All lines of the records below that contain the word "AGND" must be listed.

(GIVEN DATA)

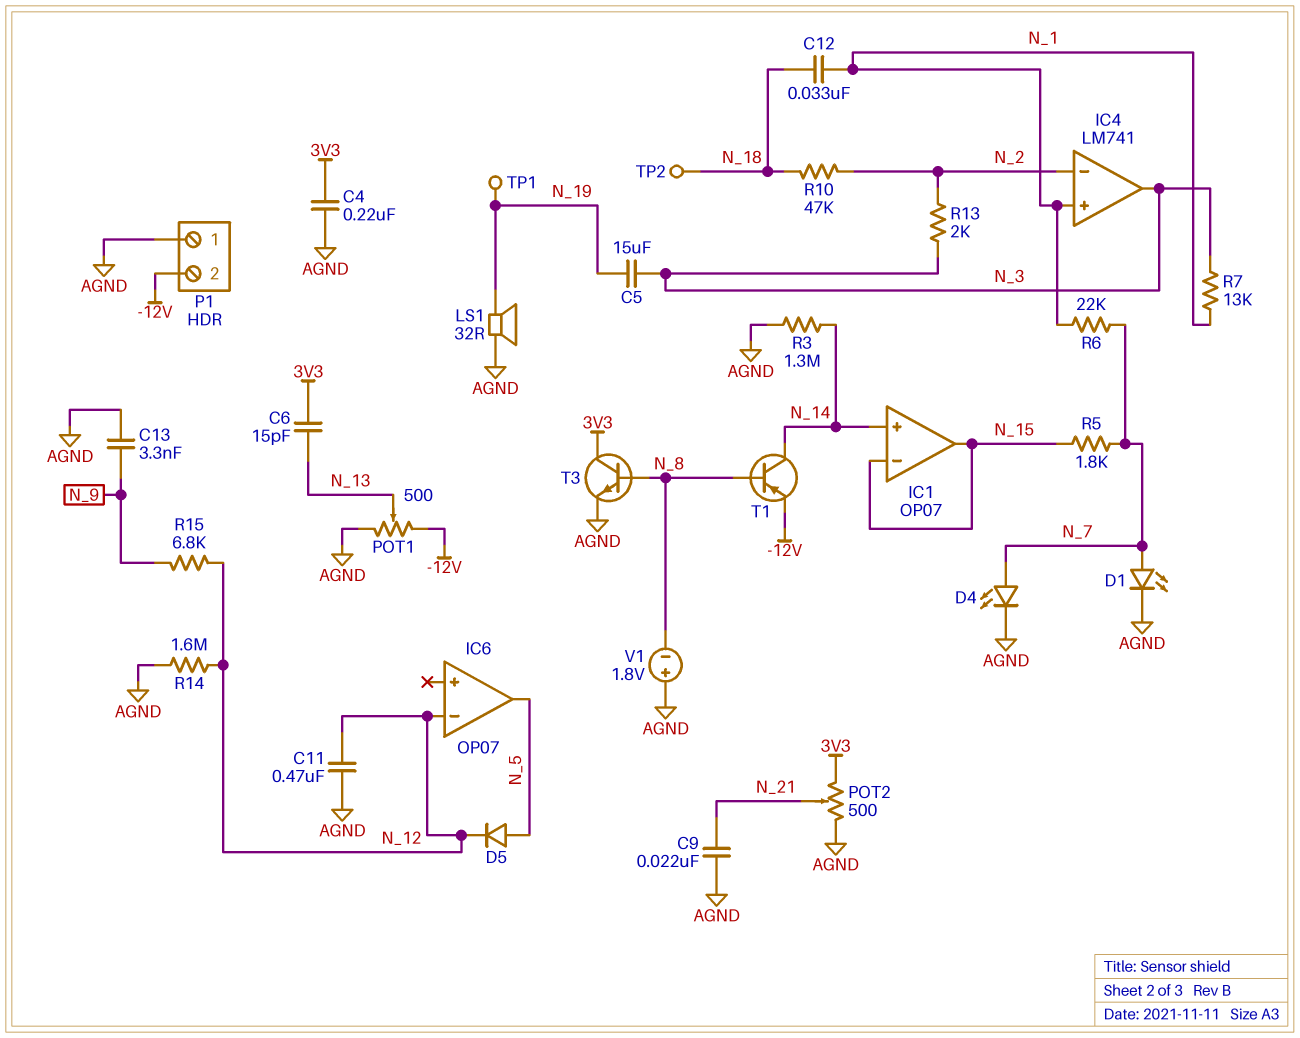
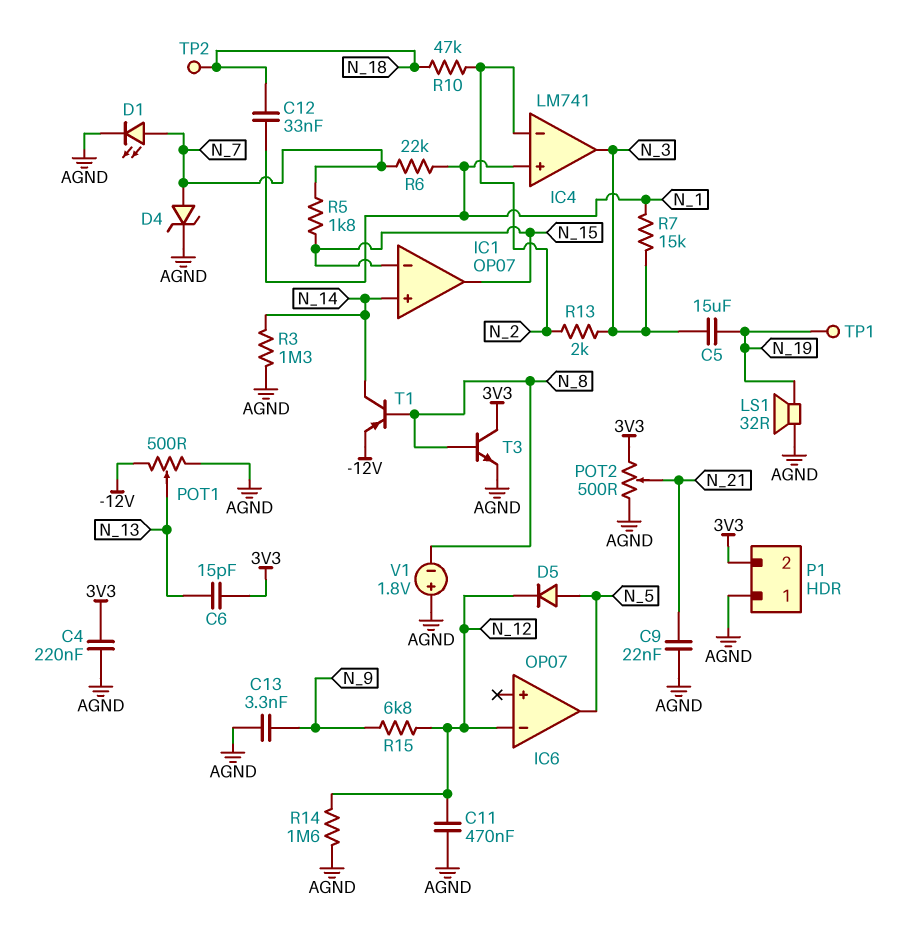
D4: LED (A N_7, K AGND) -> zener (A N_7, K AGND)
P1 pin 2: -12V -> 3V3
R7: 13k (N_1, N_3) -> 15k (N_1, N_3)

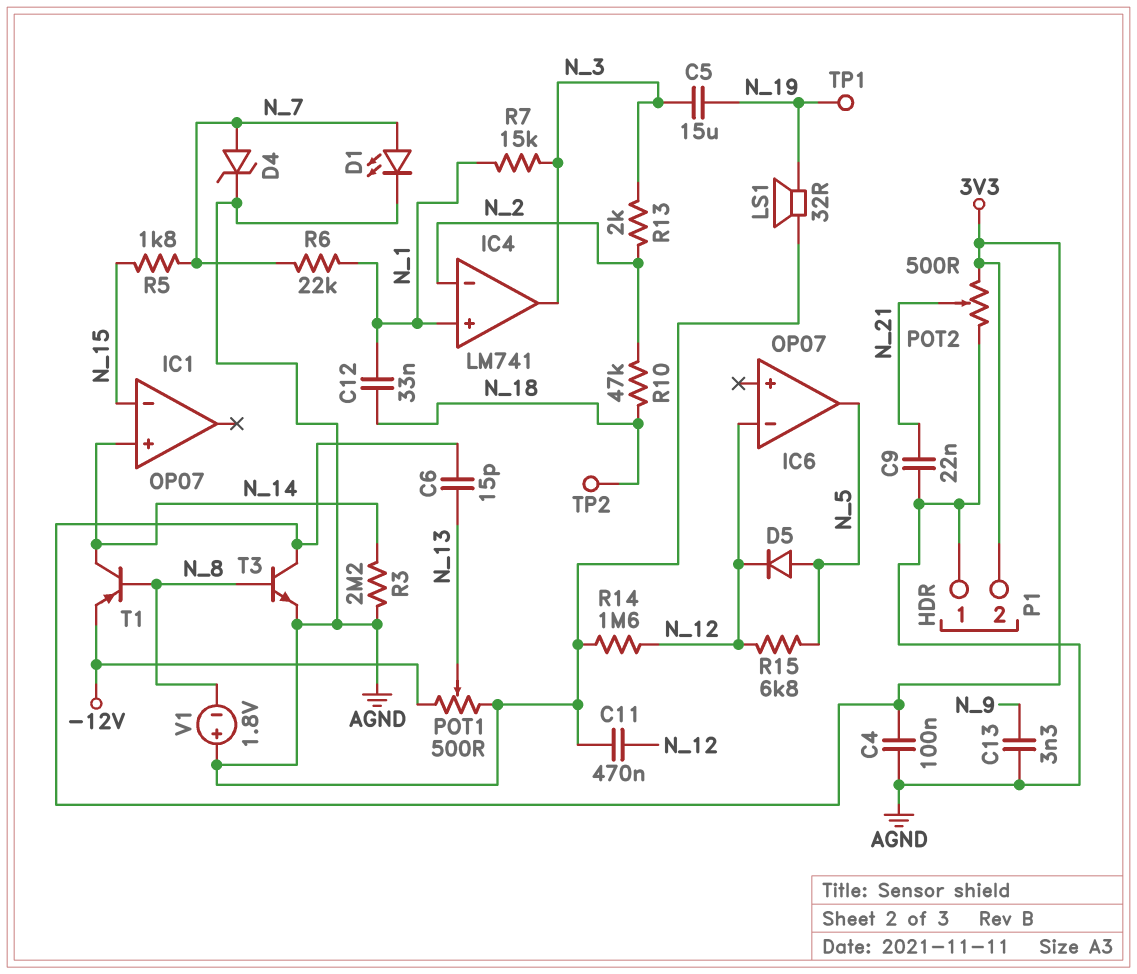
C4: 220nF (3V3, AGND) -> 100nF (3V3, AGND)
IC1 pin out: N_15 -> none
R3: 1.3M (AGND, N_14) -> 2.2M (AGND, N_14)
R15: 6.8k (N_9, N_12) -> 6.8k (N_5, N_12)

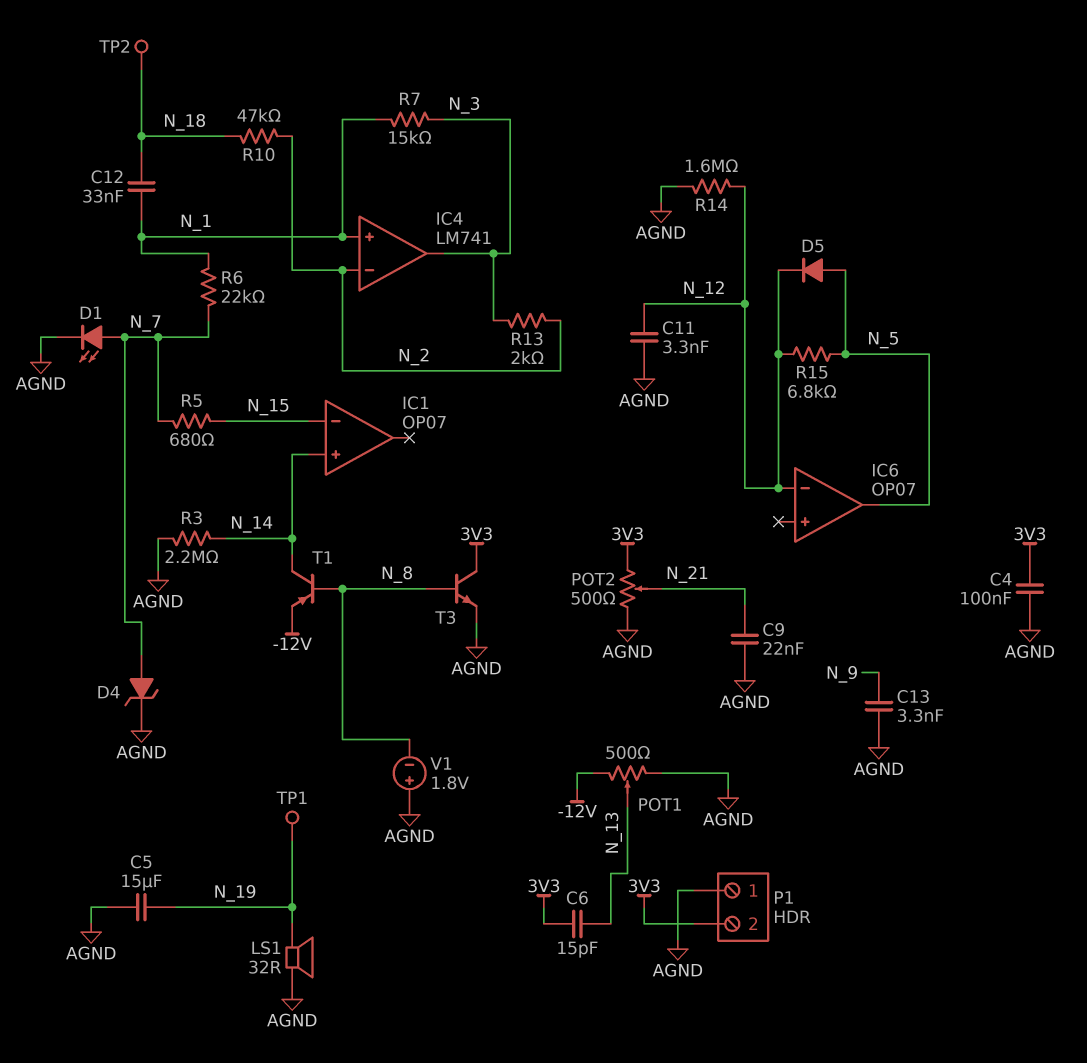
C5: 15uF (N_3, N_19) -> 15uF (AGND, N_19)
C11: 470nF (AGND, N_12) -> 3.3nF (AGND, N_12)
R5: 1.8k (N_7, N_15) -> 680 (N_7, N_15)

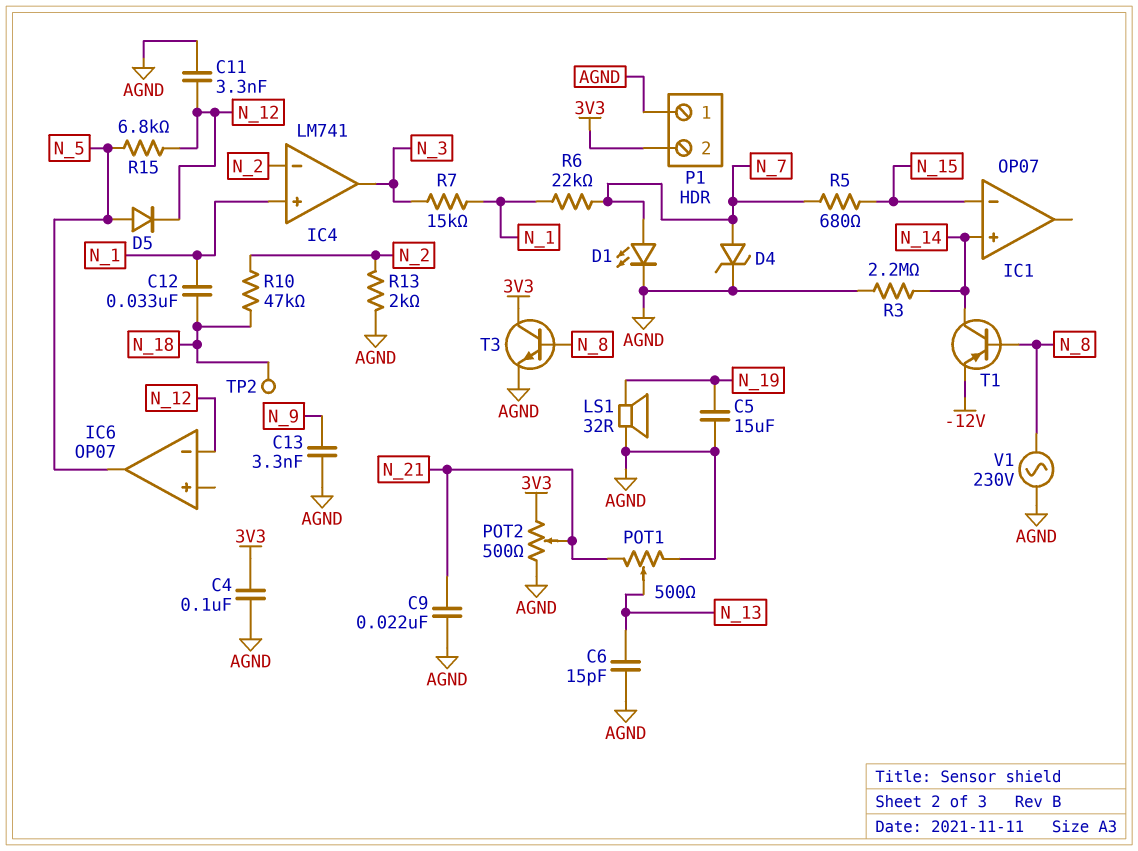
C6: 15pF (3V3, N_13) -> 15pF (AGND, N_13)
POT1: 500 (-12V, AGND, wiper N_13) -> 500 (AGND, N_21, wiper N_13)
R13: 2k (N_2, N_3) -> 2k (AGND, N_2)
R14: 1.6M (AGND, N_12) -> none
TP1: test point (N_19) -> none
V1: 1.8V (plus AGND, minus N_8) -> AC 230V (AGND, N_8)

(End GIVEN DATA)

RESPONSE:
D4: LED (A N_7, K AGND) -> zener (A N_7, K AGND)
C4: 220nF (3V3, AGND) -> 100nF (3V3, AGND)
R3: 1.3M (AGND, N_14) -> 2.2M (AGND, N_14)
C5: 15uF (N_3, N_19) -> 15uF (AGND, N_19)
C11: 470nF (AGND, N_12) -> 3.3nF (AGND, N_12)
C6: 15pF (3V3, N_13) -> 15pF (AGND, N_13)
POT1: 500 (-12V, AGND, wiper N_13) -> 500 (AGND, N_21, wiper N_13)
R13: 2k (N_2, N_3) -> 2k (AGND, N_2)
R14: 1.6M (AGND, N_12) -> none
V1: 1.8V (plus AGND, minus N_8) -> AC 230V (AGND, N_8)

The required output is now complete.